MATERIAL FOR THIS EXERCISE ▸

━━━━━━━━━━━━━━━━━━━━━━━━━━━━━━

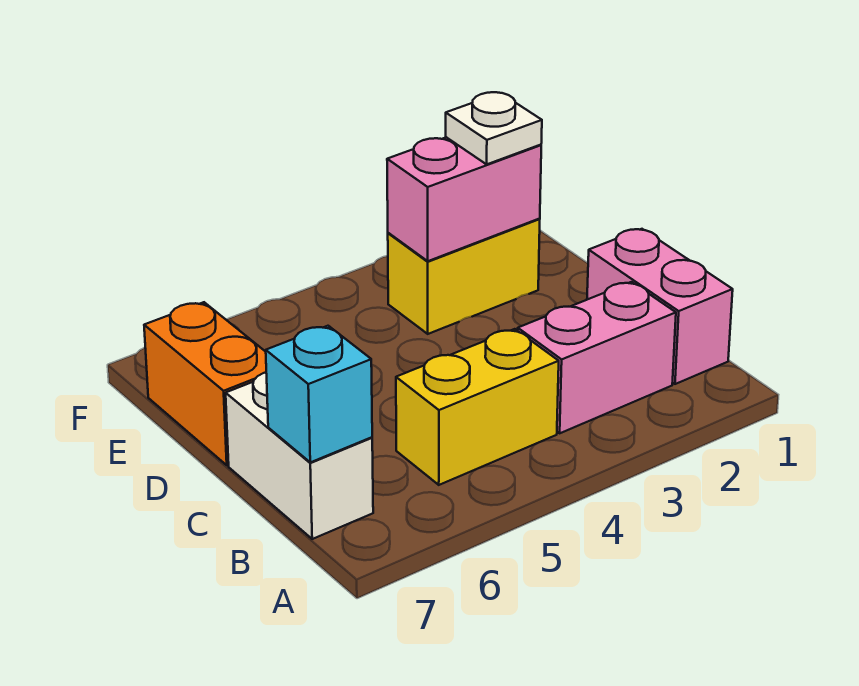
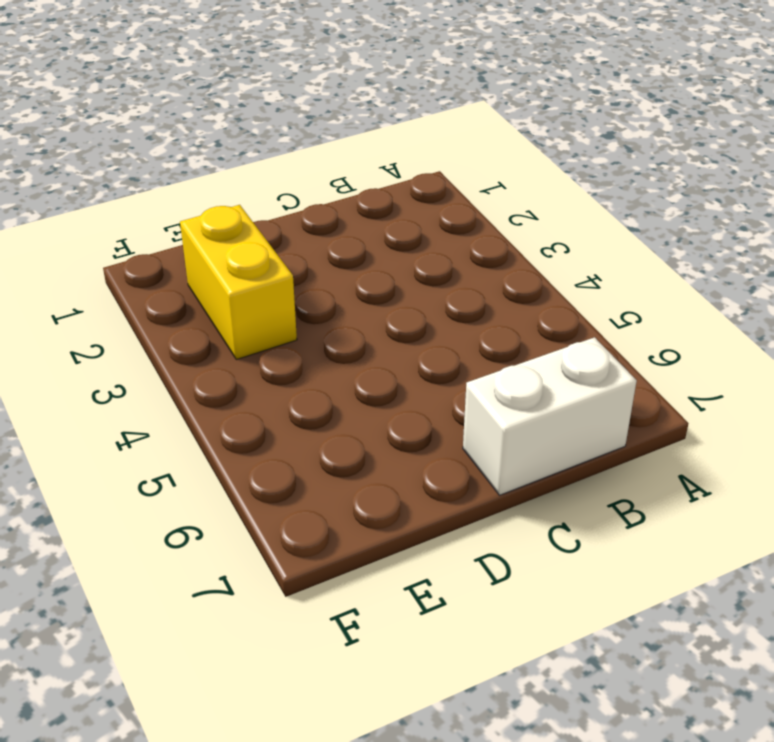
none -> pink brick B1:C1 level 1
none -> pink brick B2:B3 level 1

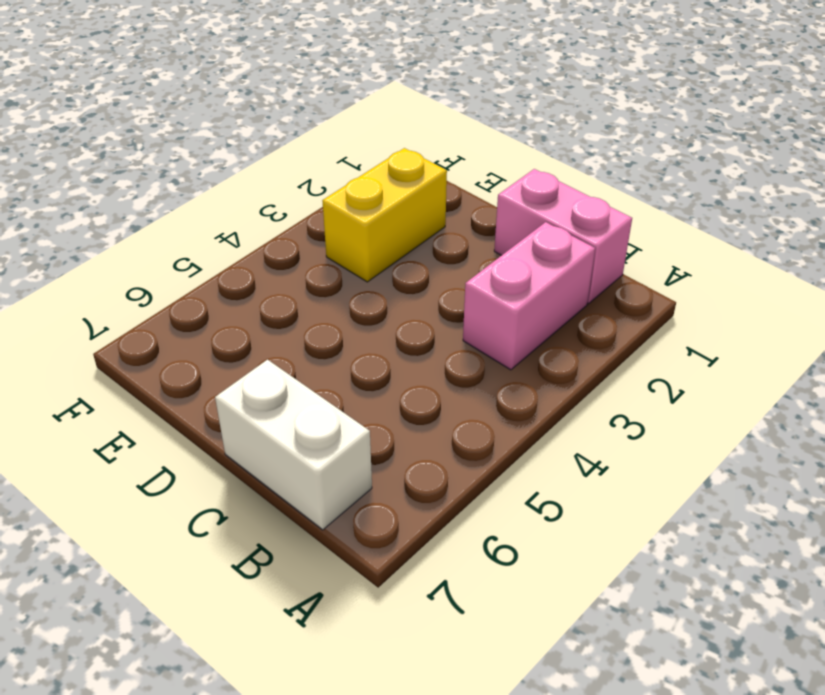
none -> yellow brick B4:B5 level 1
none -> orange brick D7:E7 level 1

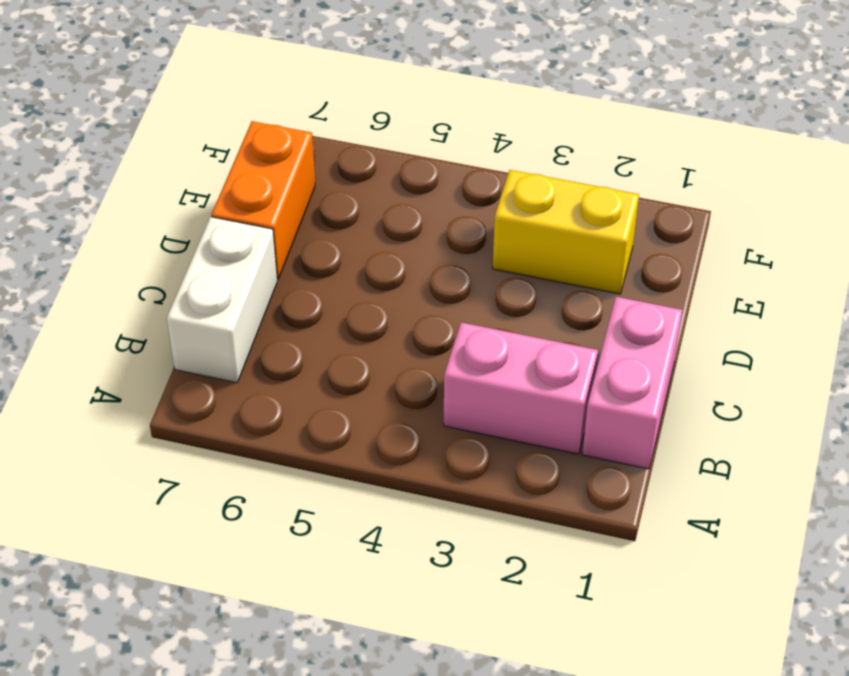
none -> yellow brick B4:B5 level 1
none -> cyan brick B7 level 2

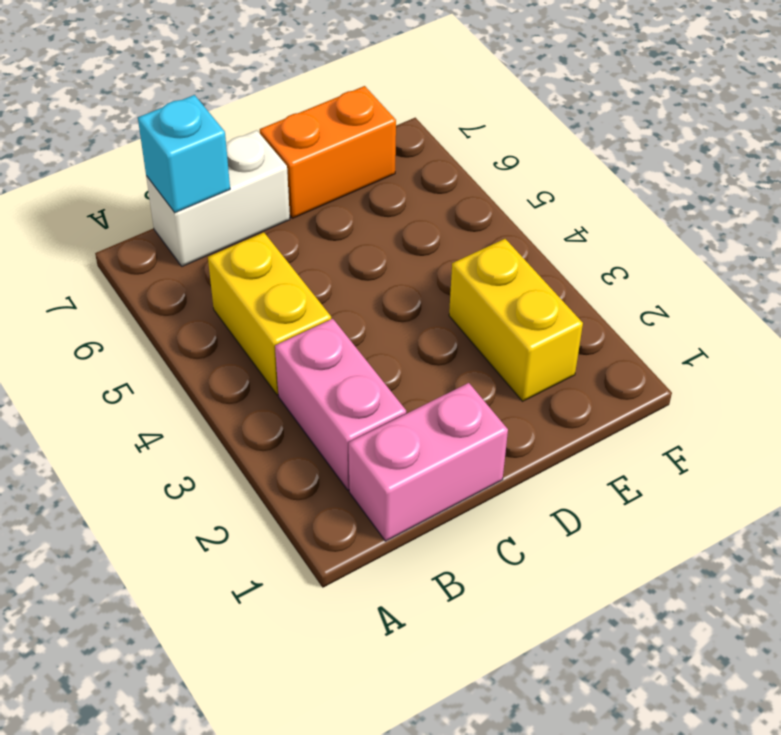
none -> pink brick E2:E3 level 2
none -> white plate E2 level 3

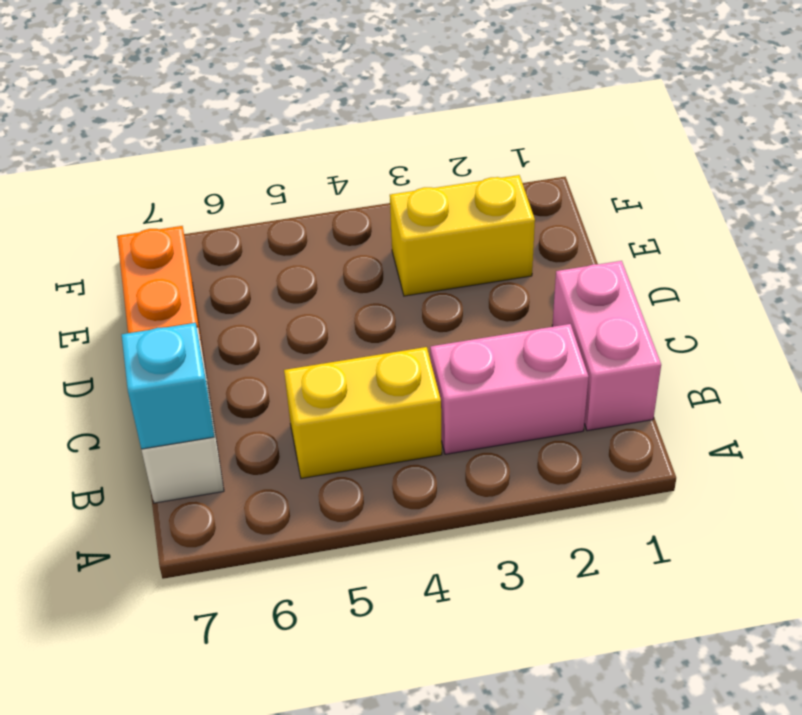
none -> pink brick E2:E3 level 2
none -> white plate E2 level 3

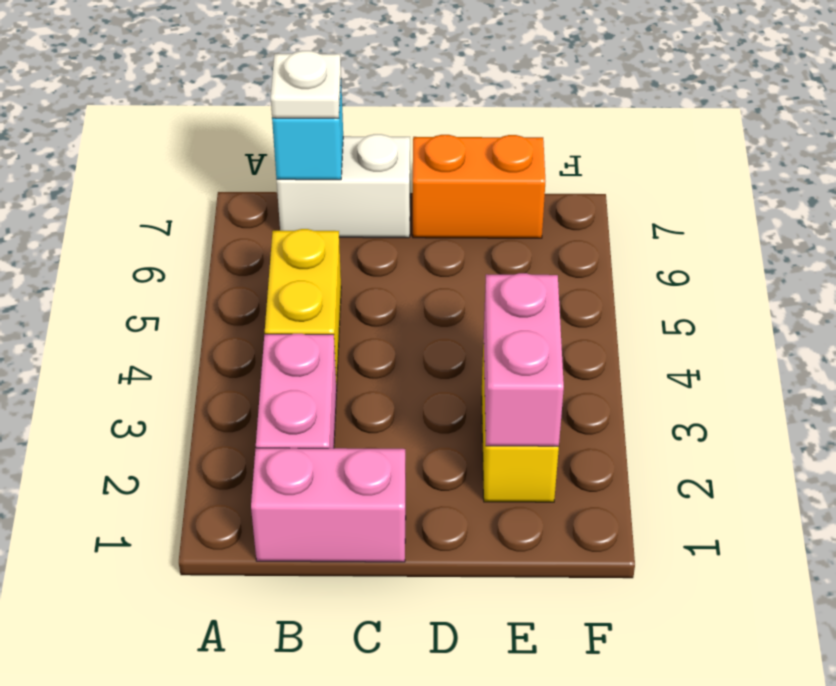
white plate B7 level 3 -> white plate E2 level 3

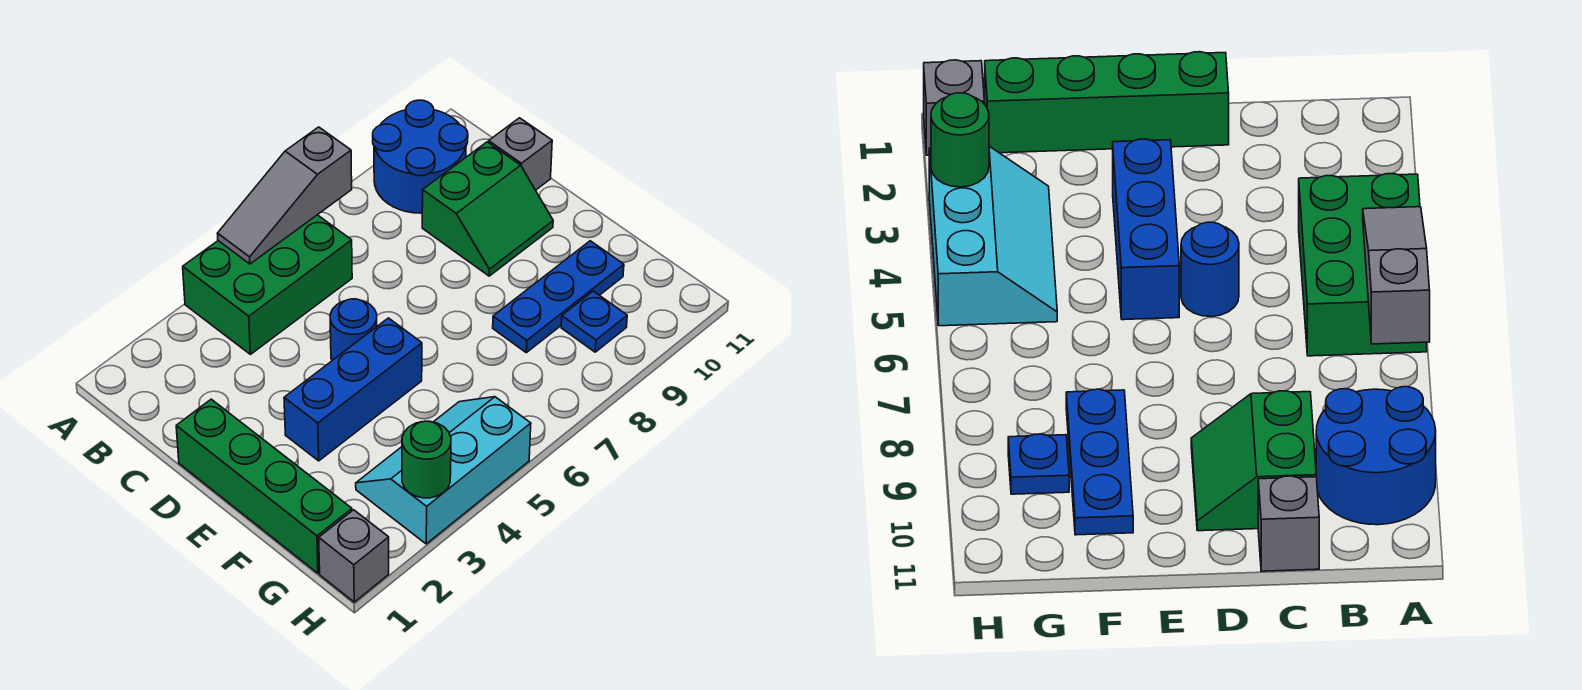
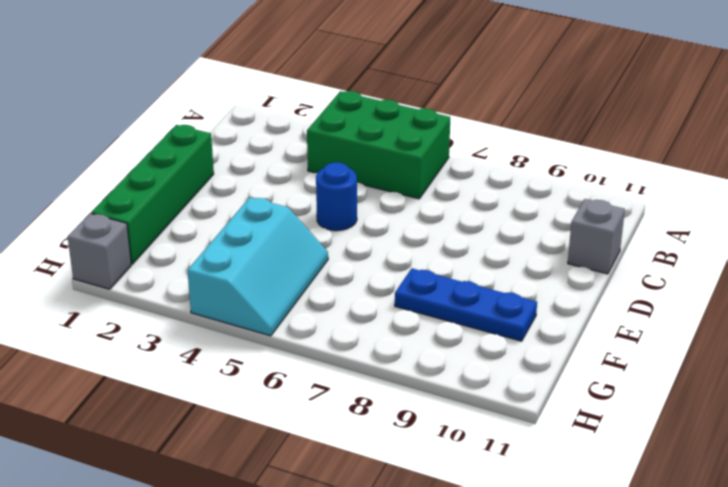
cyan slope F4:H5 level 1 top 4 -> cyan slope G3:H5 level 1 top H
none -> blue round brick A9:B10 level 1
none -> green slope C9:D10 level 1 top C
none -> blue brick E3:E5 level 1

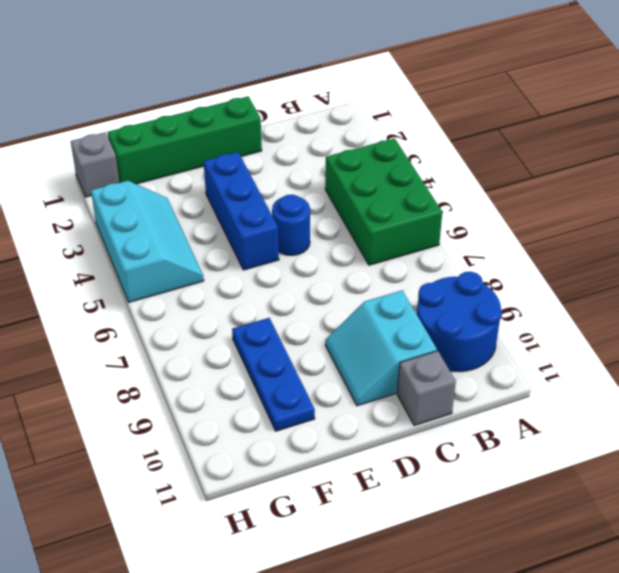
cyan slope C9:D10 level 1 top C -> green slope C9:D10 level 1 top C
none -> blue plate G9 level 1
none -> grey slope A5:A7 level 2 top 7
none -> green round brick H3 level 2

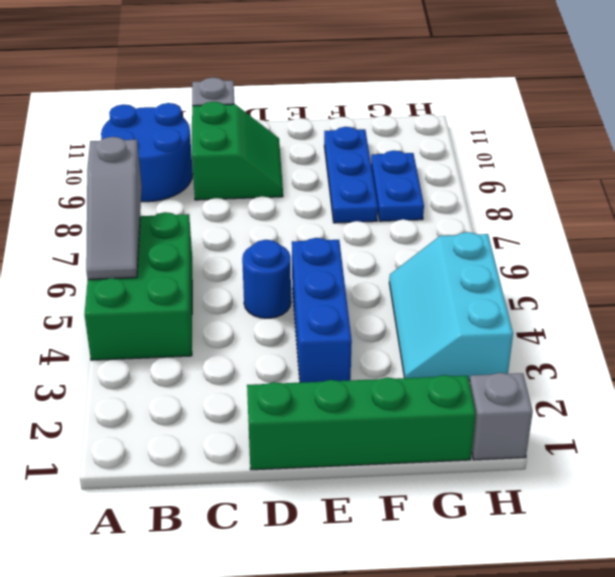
blue plate G8:G9 level 1 -> blue plate G9 level 1
none -> green round brick H3 level 2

━━━━━━━━━━━━━━━━━━━━━━━━━━━━━━

EXERCISE BRIEF ▸ Could the entries be output exactly as written, but without their images?

PROBLEM SOLUTION ▸
none -> pink brick B1:C1 level 1
none -> pink brick B2:B3 level 1

none -> yellow brick B4:B5 level 1
none -> orange brick D7:E7 level 1

none -> yellow brick B4:B5 level 1
none -> cyan brick B7 level 2

none -> pink brick E2:E3 level 2
none -> white plate E2 level 3

none -> pink brick E2:E3 level 2
none -> white plate E2 level 3

white plate B7 level 3 -> white plate E2 level 3

cyan slope F4:H5 level 1 top 4 -> cyan slope G3:H5 level 1 top H
none -> blue round brick A9:B10 level 1
none -> green slope C9:D10 level 1 top C
none -> blue brick E3:E5 level 1

cyan slope C9:D10 level 1 top C -> green slope C9:D10 level 1 top C
none -> blue plate G9 level 1
none -> grey slope A5:A7 level 2 top 7
none -> green round brick H3 level 2

blue plate G8:G9 level 1 -> blue plate G9 level 1
none -> green round brick H3 level 2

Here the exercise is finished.